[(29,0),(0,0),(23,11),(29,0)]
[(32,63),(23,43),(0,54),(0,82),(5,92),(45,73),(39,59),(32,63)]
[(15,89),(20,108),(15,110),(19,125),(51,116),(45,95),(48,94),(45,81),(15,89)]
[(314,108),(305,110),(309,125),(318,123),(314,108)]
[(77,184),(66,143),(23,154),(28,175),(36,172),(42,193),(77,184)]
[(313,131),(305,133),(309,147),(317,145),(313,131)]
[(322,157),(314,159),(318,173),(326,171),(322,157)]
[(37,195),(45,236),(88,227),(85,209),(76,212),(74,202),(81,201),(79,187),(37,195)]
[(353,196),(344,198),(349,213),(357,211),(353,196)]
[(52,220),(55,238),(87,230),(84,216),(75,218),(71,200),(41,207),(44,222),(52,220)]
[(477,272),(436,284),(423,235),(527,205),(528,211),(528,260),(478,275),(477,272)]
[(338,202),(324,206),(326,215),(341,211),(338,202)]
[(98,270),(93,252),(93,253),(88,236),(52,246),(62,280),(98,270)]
========
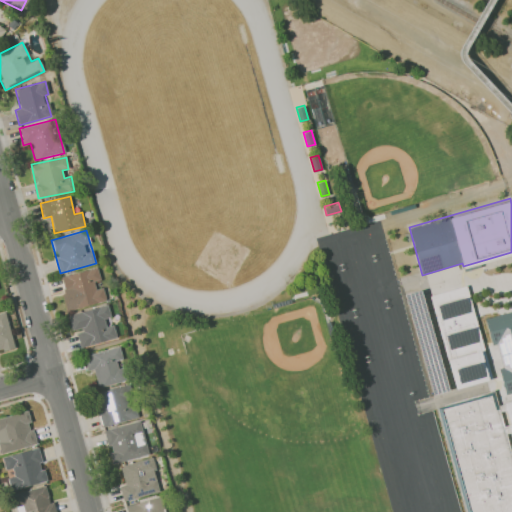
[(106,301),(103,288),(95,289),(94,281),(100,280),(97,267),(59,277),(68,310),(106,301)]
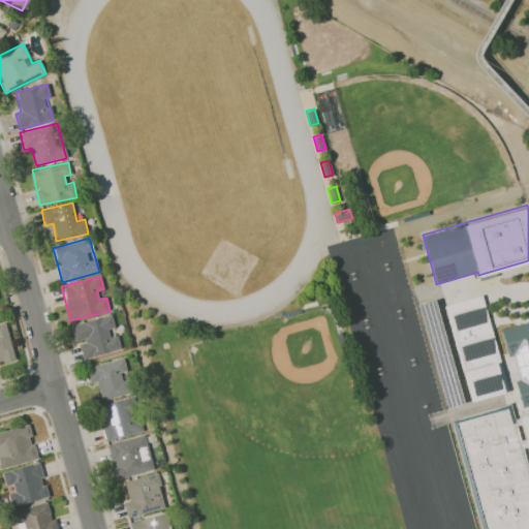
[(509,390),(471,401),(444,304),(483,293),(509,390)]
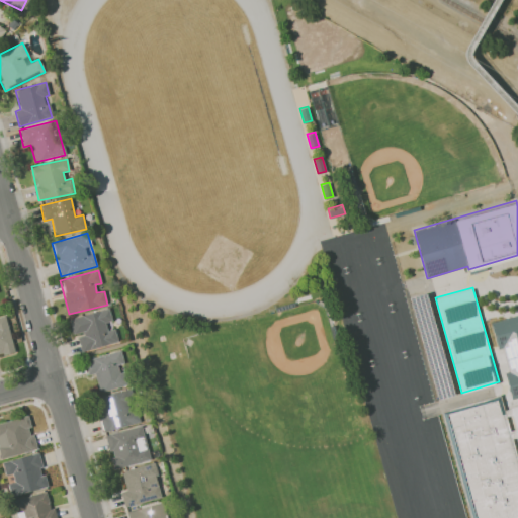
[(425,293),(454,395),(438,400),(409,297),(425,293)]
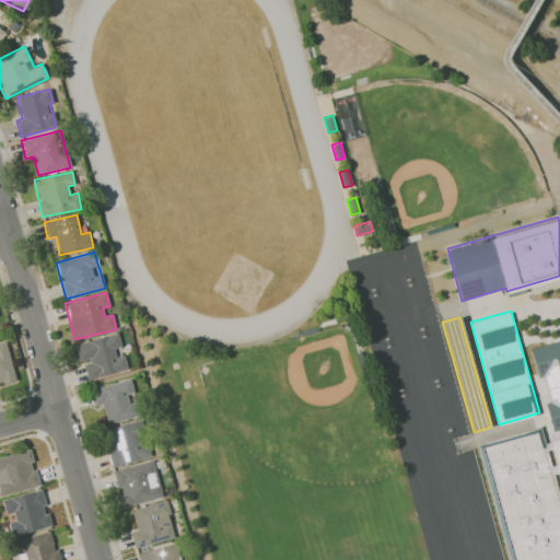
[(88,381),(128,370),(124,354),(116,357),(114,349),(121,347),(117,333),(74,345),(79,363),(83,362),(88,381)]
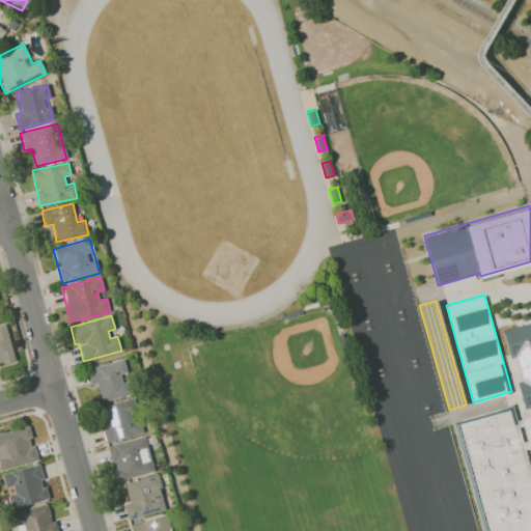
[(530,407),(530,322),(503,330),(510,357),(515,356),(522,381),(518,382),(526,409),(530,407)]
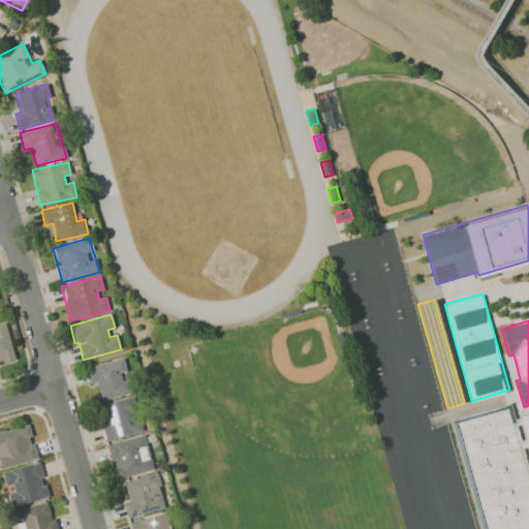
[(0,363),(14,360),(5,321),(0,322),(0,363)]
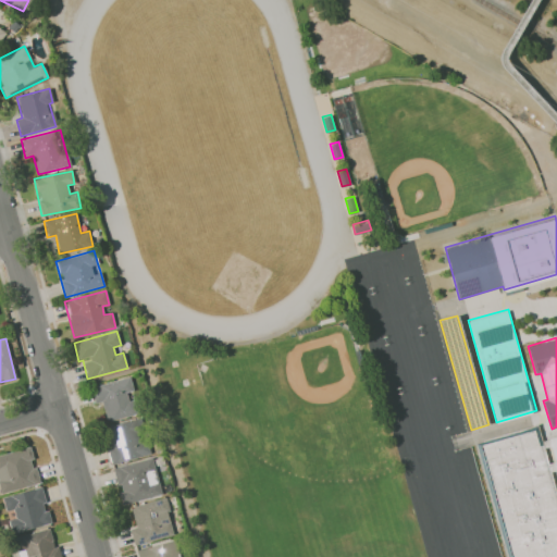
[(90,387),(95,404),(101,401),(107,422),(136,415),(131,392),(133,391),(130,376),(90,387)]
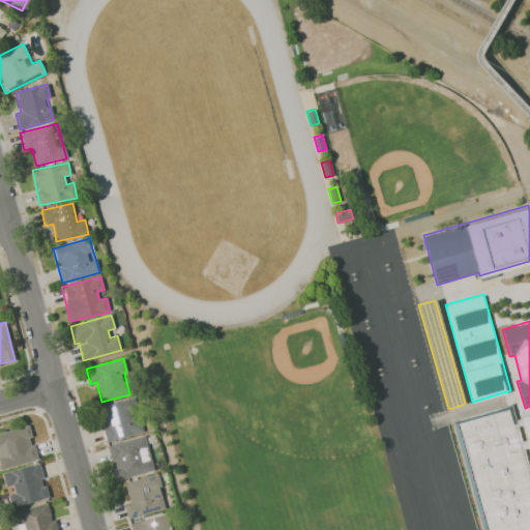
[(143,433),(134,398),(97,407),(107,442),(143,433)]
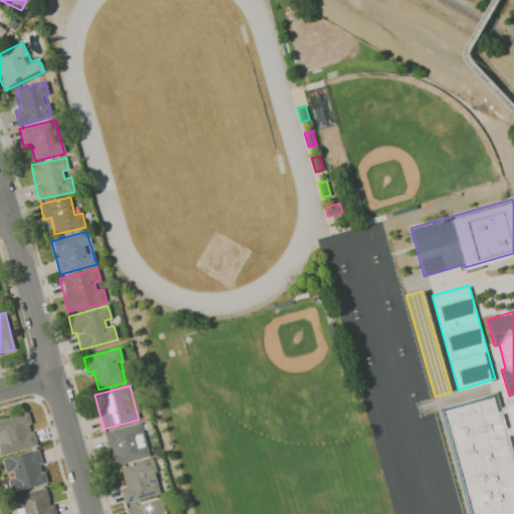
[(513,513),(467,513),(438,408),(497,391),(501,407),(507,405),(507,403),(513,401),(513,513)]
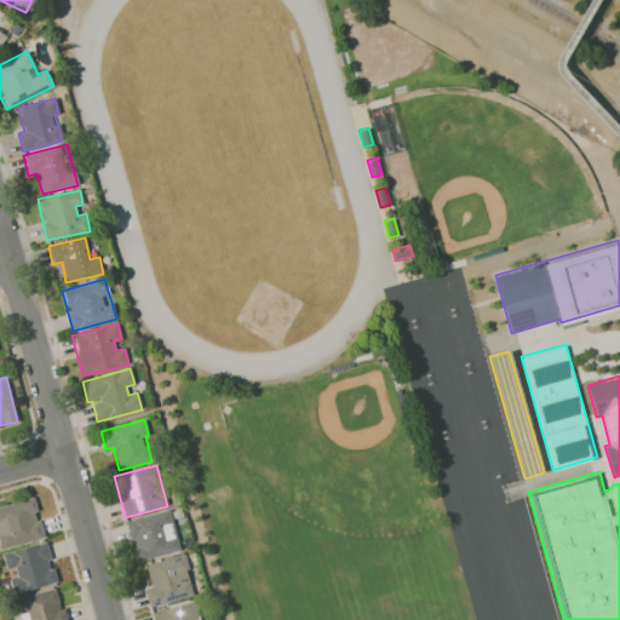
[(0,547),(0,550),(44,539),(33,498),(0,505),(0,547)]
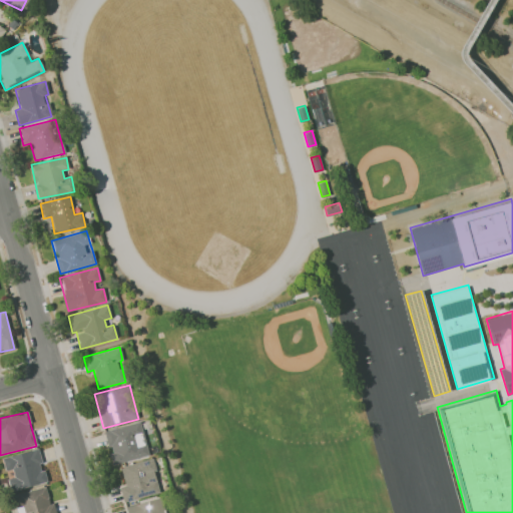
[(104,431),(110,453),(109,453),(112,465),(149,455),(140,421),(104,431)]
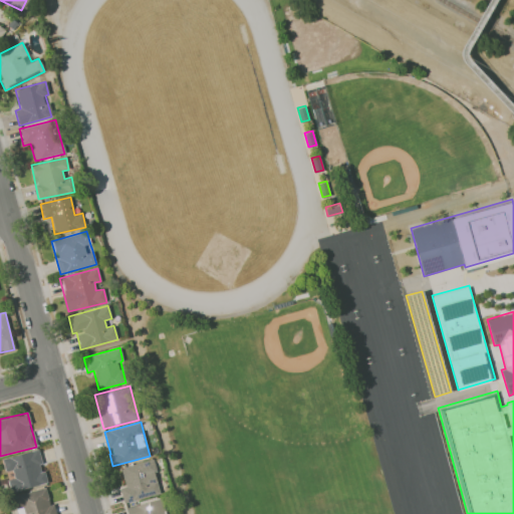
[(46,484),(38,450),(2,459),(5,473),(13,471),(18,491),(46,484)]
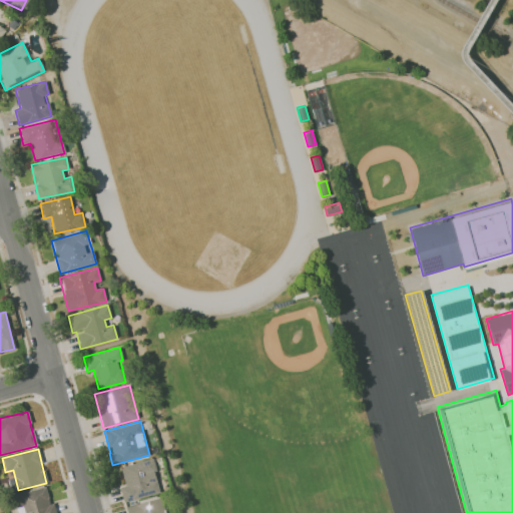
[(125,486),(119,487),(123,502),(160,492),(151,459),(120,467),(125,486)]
========
→ Directions:
Retype word for word everything in the listing above from the line that holds "[(77,184),(66,143),(23,154),(28,175),(36,172),(42,193),(77,184)]" down to the line that holds "[(98,270),(93,252),(93,253),(88,236),(52,246),(62,280),(98,270)]". Keep both end lines and leave out the rest.

→ Answer for this exercise:
[(77,184),(66,143),(23,154),(28,175),(36,172),(42,193),(77,184)]
[(313,131),(305,133),(309,147),(317,145),(313,131)]
[(322,157),(314,159),(318,173),(326,171),(322,157)]
[(37,195),(45,236),(88,227),(85,209),(76,212),(74,202),(81,201),(79,187),(37,195)]
[(353,196),(344,198),(349,213),(357,211),(353,196)]
[(52,220),(55,238),(87,230),(84,216),(75,218),(71,200),(41,207),(44,222),(52,220)]
[(477,272),(436,284),(423,235),(527,205),(528,211),(528,260),(478,275),(477,272)]
[(338,202),(324,206),(326,215),(341,211),(338,202)]
[(98,270),(93,252),(93,253),(88,236),(52,246),(62,280),(98,270)]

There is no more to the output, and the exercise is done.